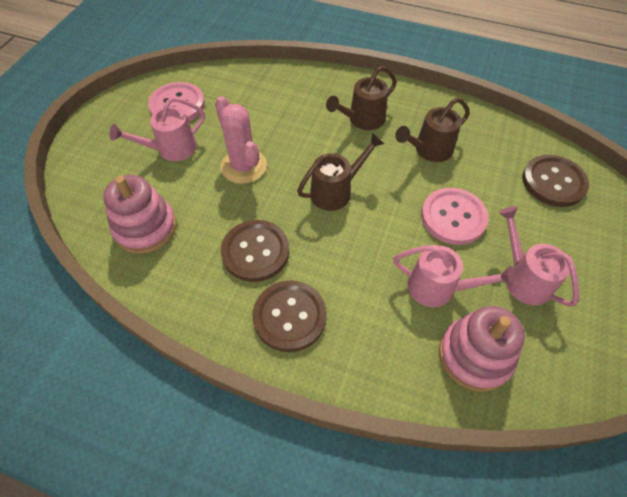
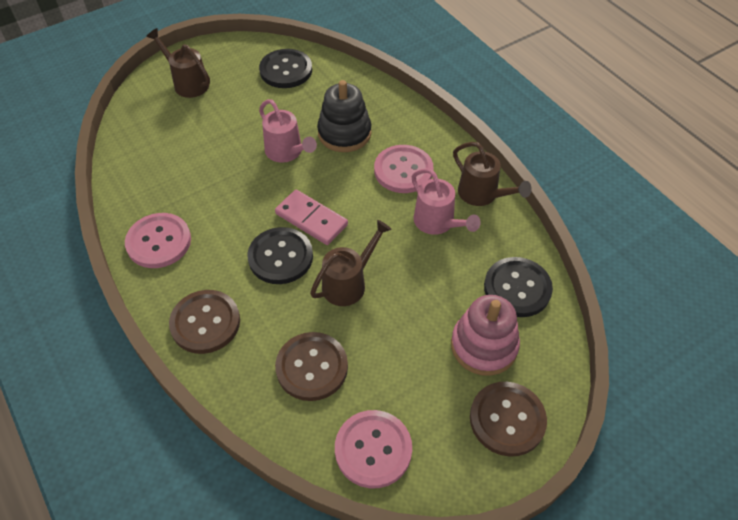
black button: 0 -> 3
black stacking toy: 0 -> 1
pink button: 2 -> 3
pink cactus: 1 -> 0
pink domino: 0 -> 1
pink stacking toy: 2 -> 1
pink watering can: 3 -> 2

====================

### Work required
Look through the records above for the word "black". Report how many lines contain it, as a bare number.

### Written response
2